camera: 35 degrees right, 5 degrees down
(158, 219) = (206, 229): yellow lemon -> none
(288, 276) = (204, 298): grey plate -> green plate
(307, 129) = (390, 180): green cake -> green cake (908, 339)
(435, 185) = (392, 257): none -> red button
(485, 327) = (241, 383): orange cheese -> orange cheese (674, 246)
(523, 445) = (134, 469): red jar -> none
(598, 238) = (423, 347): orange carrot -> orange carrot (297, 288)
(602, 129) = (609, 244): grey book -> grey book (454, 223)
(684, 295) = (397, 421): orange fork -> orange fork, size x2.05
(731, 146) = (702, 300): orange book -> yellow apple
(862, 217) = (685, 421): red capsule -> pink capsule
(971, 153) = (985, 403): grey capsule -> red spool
• • • • • • •
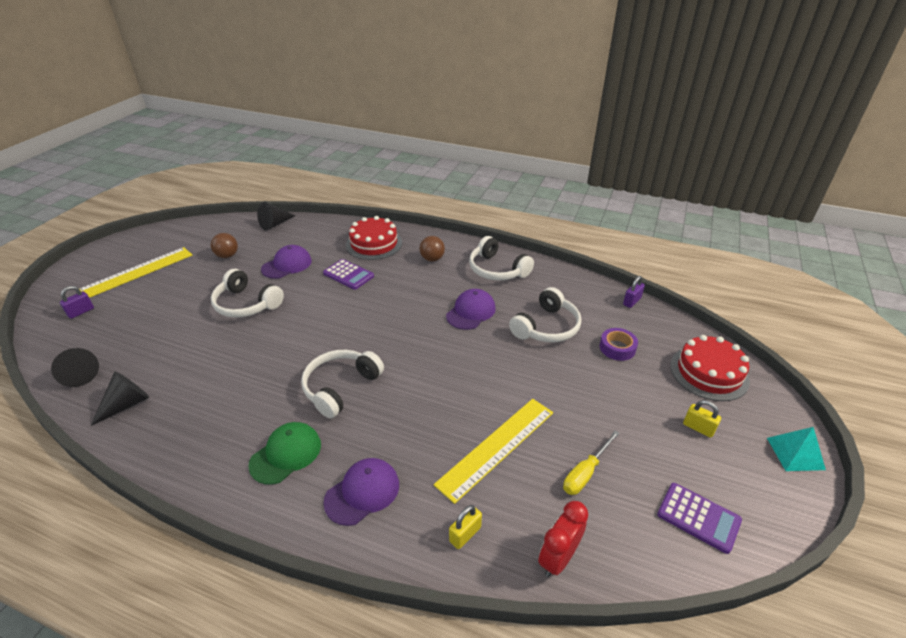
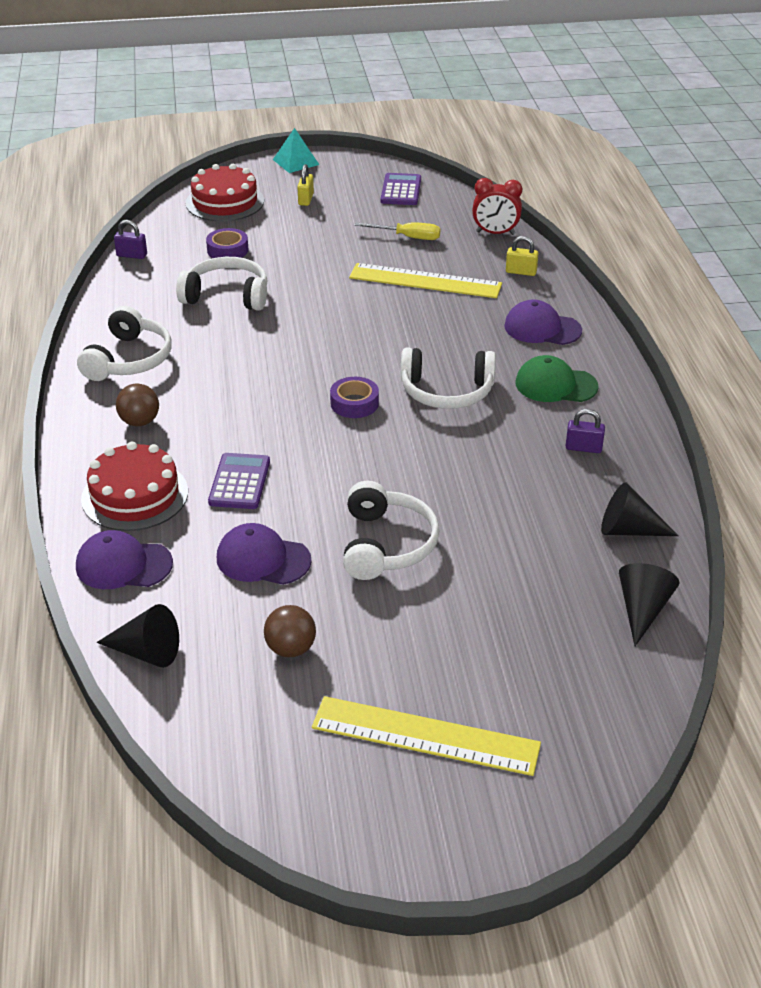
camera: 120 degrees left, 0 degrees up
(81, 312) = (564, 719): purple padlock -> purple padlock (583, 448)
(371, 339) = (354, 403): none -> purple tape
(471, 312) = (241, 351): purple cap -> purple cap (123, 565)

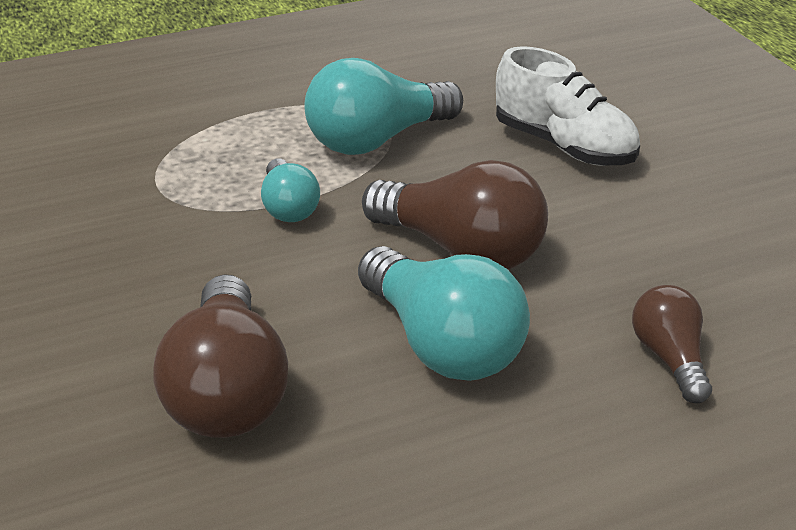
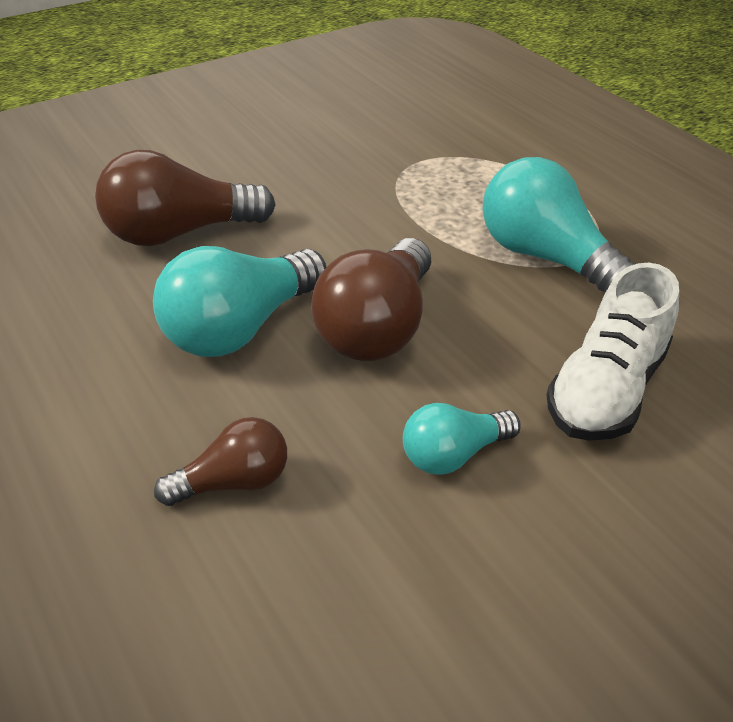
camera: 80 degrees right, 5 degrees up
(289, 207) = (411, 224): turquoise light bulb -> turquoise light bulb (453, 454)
• • • • • • •
> _TASK DETAILS_
Look above for the line containing "(435, 185) = (392, 257): none -> red button" and the line containing "(731, 146) = (702, 300): orange". Transcribe both, with the lines between them, exactly.

> _WRITTEN ANSWER_
(435, 185) = (392, 257): none -> red button
(485, 327) = (241, 383): orange cheese -> orange cheese (674, 246)
(523, 445) = (134, 469): red jar -> none
(598, 238) = (423, 347): orange carrot -> orange carrot (297, 288)
(602, 129) = (609, 244): grey book -> grey book (454, 223)
(684, 295) = (397, 421): orange fork -> orange fork, size x2.05
(731, 146) = (702, 300): orange book -> yellow apple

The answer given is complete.